**Task requirements**
Identify each line in the items that contains the string "kern" and copy all of those lines in full.

(Collected data)
=====
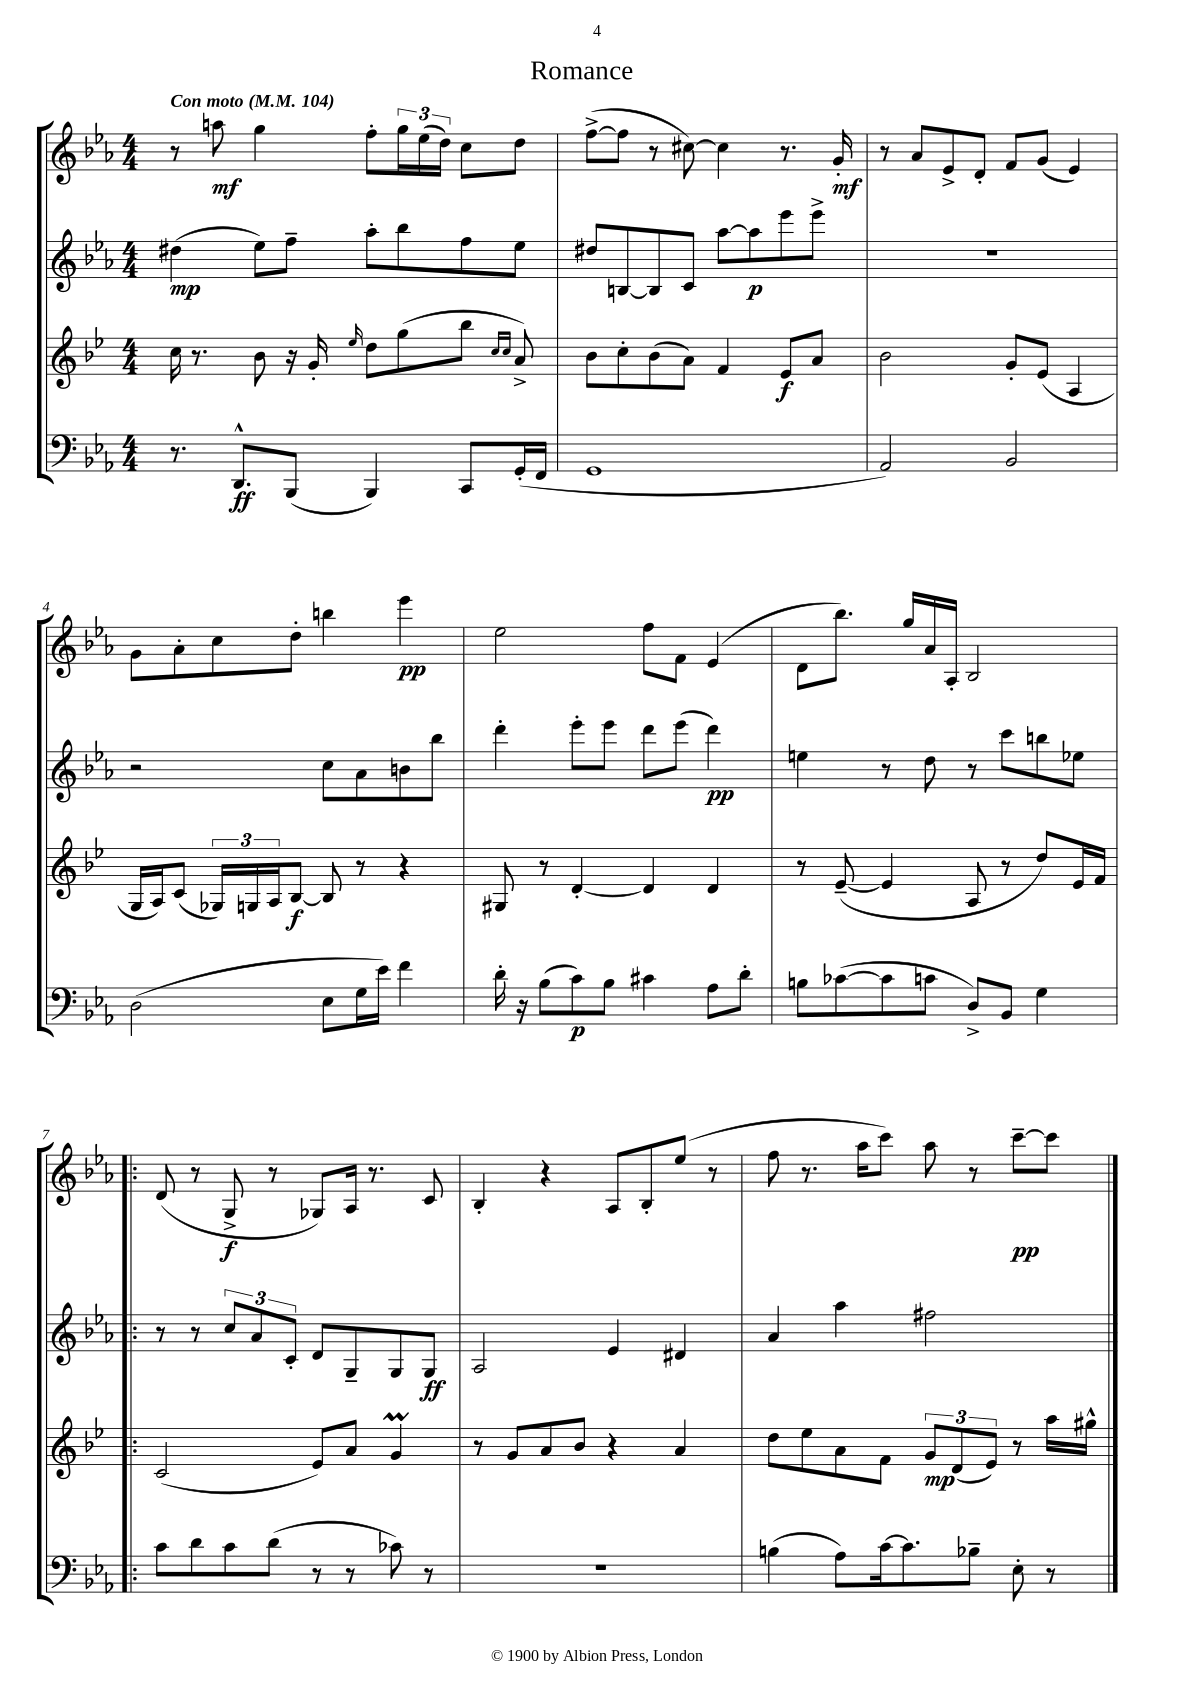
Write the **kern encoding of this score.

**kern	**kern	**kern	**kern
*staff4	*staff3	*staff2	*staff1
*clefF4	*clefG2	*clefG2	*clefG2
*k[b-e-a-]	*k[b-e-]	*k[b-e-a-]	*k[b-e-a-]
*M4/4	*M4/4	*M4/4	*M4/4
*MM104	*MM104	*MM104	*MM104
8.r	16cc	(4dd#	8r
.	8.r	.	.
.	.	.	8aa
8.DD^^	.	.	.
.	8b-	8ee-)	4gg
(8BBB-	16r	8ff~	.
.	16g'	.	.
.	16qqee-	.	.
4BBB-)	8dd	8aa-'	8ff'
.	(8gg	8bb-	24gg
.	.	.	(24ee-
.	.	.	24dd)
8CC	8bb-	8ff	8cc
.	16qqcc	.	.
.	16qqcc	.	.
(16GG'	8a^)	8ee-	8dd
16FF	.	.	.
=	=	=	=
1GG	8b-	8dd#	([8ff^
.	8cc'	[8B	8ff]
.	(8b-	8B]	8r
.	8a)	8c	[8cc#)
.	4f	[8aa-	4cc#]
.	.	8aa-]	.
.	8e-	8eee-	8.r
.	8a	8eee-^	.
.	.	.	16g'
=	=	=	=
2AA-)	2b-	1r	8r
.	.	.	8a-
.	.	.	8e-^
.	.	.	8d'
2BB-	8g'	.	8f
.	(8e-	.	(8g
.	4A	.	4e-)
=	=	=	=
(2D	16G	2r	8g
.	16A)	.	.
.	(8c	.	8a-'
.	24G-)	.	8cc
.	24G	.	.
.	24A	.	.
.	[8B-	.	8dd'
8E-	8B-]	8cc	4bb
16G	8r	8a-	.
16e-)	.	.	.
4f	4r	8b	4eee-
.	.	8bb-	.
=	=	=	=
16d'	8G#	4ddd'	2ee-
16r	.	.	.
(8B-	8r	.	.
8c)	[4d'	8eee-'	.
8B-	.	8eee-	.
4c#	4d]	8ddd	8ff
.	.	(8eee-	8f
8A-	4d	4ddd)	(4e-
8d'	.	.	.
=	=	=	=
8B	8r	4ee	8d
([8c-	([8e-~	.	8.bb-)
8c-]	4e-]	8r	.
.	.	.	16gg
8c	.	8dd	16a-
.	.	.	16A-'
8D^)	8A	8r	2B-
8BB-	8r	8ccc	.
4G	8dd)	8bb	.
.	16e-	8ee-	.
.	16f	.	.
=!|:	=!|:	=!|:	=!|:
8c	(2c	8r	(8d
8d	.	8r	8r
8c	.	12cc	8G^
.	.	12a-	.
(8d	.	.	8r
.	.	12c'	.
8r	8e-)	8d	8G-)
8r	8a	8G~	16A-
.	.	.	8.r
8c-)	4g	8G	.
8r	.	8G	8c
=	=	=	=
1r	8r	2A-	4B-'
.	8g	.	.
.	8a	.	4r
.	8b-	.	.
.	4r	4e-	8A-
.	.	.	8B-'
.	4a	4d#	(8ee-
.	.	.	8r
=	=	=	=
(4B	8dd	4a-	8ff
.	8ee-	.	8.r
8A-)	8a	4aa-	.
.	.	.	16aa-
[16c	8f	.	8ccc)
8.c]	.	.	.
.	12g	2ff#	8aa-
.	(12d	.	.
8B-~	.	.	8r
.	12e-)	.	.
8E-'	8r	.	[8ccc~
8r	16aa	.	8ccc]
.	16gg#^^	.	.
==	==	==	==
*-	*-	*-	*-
=====
**Output for this task**
Write the **kern encoding of this score.
**kern	**kern	**kern	**kern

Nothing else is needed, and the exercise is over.